◆ WHAT YOU ARE ASKED TO DO: Rewrite the stretch from the line containing "58 (440, 96)" through the line containing "Return (x, y)", substituting "Dwellings" for "Houses" and leaving everything else unchanged.

◆ AVAILABLE DATA:
___

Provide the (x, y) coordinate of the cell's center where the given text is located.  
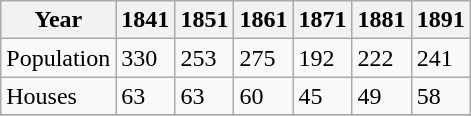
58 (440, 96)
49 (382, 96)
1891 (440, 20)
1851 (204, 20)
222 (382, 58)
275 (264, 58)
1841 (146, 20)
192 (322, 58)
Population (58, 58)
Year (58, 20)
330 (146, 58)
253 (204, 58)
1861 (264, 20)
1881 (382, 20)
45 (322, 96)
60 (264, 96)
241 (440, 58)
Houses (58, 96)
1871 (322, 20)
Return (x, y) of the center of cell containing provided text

___

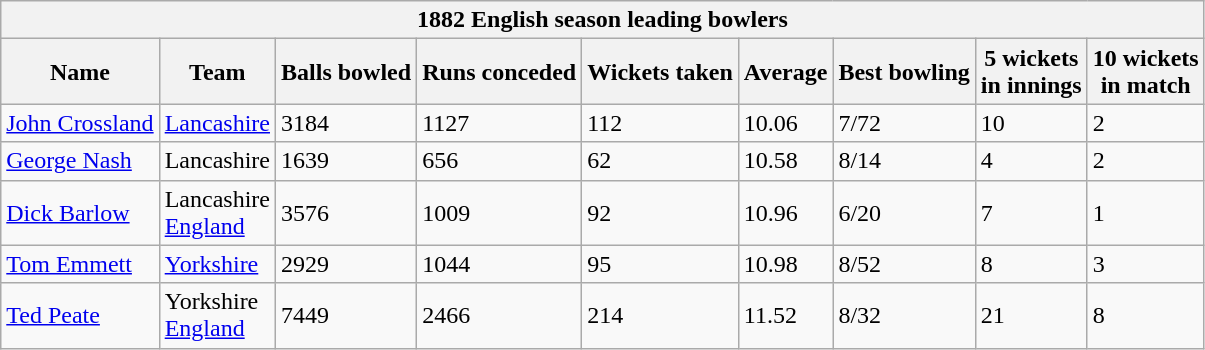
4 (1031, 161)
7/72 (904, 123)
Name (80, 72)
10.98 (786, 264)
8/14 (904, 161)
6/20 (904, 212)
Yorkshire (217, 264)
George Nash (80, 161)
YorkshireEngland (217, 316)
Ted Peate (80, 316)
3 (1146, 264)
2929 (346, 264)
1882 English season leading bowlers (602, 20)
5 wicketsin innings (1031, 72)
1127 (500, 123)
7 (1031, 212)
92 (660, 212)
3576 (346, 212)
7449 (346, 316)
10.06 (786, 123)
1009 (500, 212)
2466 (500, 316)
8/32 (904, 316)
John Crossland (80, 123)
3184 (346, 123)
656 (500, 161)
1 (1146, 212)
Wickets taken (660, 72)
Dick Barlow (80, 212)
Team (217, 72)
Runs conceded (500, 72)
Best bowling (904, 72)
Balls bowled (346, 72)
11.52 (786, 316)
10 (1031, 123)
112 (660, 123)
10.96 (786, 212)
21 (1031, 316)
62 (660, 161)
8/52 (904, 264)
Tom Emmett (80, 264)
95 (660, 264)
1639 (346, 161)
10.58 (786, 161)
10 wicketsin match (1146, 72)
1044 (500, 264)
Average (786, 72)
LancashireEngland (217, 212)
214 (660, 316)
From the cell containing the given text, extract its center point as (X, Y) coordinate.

___

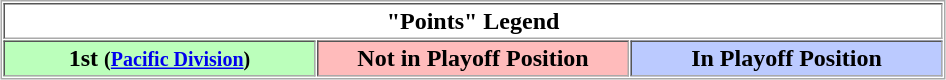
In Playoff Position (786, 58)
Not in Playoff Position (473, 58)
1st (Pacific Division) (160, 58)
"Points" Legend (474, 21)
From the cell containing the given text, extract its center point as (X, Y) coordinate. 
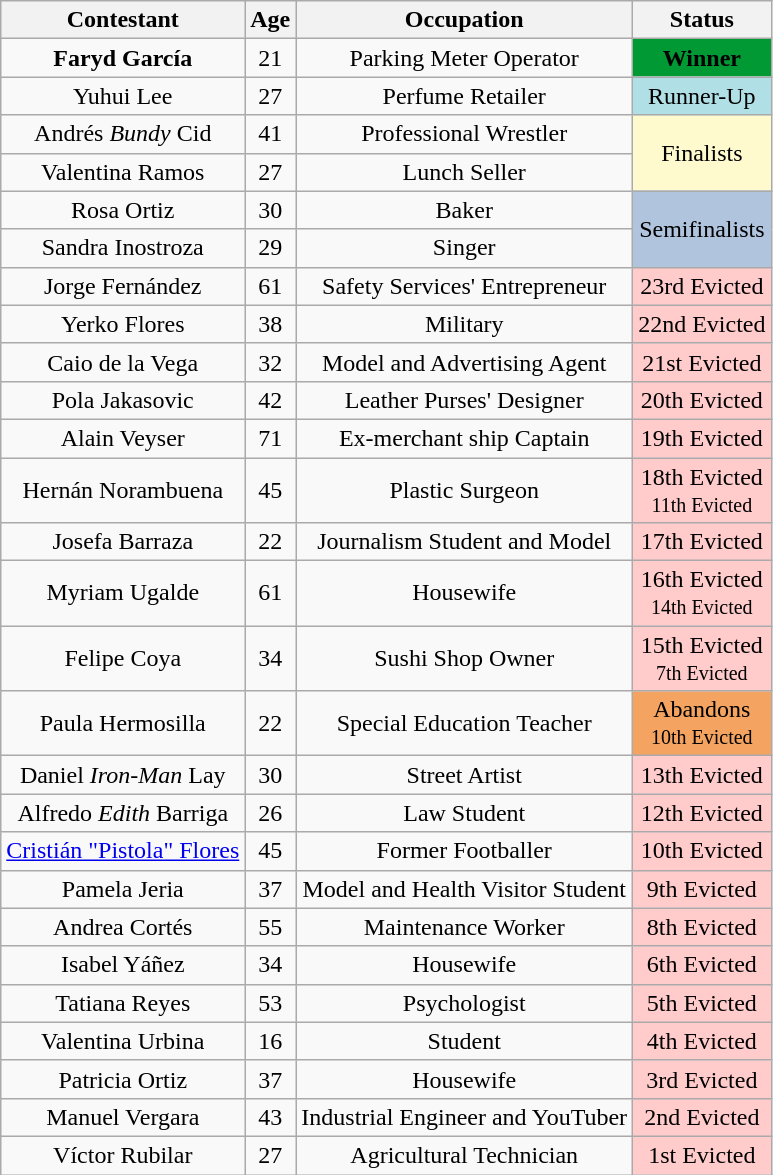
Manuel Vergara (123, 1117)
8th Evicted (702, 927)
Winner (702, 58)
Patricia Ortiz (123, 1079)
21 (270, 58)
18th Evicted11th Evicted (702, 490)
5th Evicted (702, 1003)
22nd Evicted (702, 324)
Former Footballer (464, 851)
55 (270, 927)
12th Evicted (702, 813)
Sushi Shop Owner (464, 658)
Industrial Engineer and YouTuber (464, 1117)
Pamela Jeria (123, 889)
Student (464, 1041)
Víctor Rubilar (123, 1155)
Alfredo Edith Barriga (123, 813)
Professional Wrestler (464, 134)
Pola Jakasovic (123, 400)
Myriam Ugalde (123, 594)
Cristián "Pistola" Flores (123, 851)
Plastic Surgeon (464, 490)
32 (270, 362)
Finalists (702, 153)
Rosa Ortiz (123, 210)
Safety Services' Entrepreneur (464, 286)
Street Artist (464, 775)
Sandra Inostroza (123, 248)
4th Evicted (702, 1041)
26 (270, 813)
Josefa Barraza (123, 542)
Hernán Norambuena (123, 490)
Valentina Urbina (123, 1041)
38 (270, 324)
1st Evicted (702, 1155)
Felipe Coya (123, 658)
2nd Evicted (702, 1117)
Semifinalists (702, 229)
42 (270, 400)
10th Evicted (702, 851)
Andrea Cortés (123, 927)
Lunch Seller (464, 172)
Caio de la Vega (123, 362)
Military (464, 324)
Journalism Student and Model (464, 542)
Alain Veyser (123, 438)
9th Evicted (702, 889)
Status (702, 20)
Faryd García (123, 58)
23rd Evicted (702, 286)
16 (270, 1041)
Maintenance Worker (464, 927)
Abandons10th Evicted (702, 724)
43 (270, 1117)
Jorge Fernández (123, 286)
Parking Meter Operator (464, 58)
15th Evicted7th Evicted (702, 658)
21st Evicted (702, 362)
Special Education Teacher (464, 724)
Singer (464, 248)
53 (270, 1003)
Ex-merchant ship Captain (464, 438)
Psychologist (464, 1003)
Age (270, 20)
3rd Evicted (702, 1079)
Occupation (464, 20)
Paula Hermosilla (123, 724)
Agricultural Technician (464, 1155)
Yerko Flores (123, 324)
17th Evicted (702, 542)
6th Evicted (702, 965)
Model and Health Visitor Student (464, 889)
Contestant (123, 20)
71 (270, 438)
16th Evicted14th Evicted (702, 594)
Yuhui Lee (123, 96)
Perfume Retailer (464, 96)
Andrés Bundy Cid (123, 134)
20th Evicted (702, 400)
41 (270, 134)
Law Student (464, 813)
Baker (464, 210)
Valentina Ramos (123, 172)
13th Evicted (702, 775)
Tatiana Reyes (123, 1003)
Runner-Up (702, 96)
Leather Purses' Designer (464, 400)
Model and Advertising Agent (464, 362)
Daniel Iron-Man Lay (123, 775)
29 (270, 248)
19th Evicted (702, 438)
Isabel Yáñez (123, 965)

___

◆ IN RESPONSE:
58 (440, 96)
49 (382, 96)
1891 (440, 20)
1851 (204, 20)
222 (382, 58)
275 (264, 58)
1841 (146, 20)
192 (322, 58)
Population (58, 58)
Year (58, 20)
330 (146, 58)
253 (204, 58)
1861 (264, 20)
1881 (382, 20)
45 (322, 96)
60 (264, 96)
241 (440, 58)
Dwellings (58, 96)
1871 (322, 20)
Return (x, y) of the center of cell containing provided text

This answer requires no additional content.